### Input data ###

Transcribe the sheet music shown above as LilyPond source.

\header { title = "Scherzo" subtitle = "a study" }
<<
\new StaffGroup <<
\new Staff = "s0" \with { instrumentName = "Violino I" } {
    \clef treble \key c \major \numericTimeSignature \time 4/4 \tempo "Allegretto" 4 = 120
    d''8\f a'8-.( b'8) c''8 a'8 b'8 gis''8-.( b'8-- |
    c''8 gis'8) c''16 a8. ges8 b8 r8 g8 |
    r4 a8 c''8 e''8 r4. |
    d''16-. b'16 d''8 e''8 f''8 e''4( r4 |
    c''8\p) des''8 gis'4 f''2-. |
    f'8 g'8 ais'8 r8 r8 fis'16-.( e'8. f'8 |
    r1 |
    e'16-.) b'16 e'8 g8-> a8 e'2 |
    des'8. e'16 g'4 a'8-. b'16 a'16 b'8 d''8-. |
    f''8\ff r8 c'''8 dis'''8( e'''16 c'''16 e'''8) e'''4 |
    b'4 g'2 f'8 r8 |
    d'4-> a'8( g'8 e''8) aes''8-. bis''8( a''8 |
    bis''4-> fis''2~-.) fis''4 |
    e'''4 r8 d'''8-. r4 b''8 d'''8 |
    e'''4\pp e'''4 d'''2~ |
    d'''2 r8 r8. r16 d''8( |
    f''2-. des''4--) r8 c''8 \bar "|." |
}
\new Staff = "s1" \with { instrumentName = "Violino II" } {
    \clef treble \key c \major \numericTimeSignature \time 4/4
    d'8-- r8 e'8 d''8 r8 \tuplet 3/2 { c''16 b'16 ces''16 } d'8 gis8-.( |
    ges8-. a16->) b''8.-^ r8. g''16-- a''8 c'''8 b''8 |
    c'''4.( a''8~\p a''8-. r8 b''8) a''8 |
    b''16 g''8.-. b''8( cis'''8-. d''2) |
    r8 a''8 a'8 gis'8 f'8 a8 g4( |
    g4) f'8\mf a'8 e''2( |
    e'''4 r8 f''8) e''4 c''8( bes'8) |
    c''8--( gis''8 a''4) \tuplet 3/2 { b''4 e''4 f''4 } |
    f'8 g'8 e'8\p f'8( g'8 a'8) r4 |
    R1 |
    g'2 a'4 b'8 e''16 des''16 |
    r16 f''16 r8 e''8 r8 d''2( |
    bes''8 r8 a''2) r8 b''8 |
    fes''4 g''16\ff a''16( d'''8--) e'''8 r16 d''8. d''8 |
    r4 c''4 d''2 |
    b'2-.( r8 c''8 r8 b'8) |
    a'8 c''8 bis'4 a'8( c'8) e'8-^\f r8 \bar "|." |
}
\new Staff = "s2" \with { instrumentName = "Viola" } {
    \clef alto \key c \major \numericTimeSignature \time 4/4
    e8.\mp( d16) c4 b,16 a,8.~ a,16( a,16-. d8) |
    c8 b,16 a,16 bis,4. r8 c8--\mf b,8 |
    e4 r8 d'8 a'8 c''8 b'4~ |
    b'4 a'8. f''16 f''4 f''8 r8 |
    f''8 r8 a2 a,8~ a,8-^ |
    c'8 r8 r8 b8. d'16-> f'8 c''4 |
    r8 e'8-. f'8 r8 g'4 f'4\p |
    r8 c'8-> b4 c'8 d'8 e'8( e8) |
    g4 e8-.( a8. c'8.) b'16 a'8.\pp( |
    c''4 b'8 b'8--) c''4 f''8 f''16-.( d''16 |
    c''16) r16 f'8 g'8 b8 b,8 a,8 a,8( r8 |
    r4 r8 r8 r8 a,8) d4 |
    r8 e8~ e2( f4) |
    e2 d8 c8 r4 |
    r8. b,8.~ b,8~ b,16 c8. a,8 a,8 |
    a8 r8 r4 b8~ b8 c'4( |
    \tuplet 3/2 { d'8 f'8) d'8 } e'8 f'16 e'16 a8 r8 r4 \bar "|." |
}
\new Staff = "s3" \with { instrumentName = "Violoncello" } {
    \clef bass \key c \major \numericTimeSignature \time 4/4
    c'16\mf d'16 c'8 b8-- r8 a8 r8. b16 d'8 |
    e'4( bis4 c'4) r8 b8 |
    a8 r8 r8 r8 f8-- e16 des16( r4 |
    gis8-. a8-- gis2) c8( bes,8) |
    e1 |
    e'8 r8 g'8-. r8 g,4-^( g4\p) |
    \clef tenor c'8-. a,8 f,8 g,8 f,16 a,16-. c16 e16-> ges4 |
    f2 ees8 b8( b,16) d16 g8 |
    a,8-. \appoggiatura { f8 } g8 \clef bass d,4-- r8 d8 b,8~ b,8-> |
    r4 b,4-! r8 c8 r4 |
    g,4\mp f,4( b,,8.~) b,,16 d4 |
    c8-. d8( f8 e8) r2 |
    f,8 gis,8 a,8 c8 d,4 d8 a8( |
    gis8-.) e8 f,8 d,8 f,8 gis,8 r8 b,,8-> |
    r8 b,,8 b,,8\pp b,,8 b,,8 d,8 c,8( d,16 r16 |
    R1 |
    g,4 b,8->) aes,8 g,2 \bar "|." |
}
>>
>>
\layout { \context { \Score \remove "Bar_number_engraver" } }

###

> [Stated task]: Report every line of the rows above that contains the string "tuplet", matching case exactly.

> [Complete answer]:
    d'8-- r8 e'8 d''8 r8 \tuplet 3/2 { c''16 b'16 ces''16 } d'8 gis8-.( |
    c''8--( gis''8 a''4) \tuplet 3/2 { b''4 e''4 f''4 } |
    \tuplet 3/2 { d'8 f'8) d'8 } e'8 f'16 e'16 a8 r8 r4 \bar "|." |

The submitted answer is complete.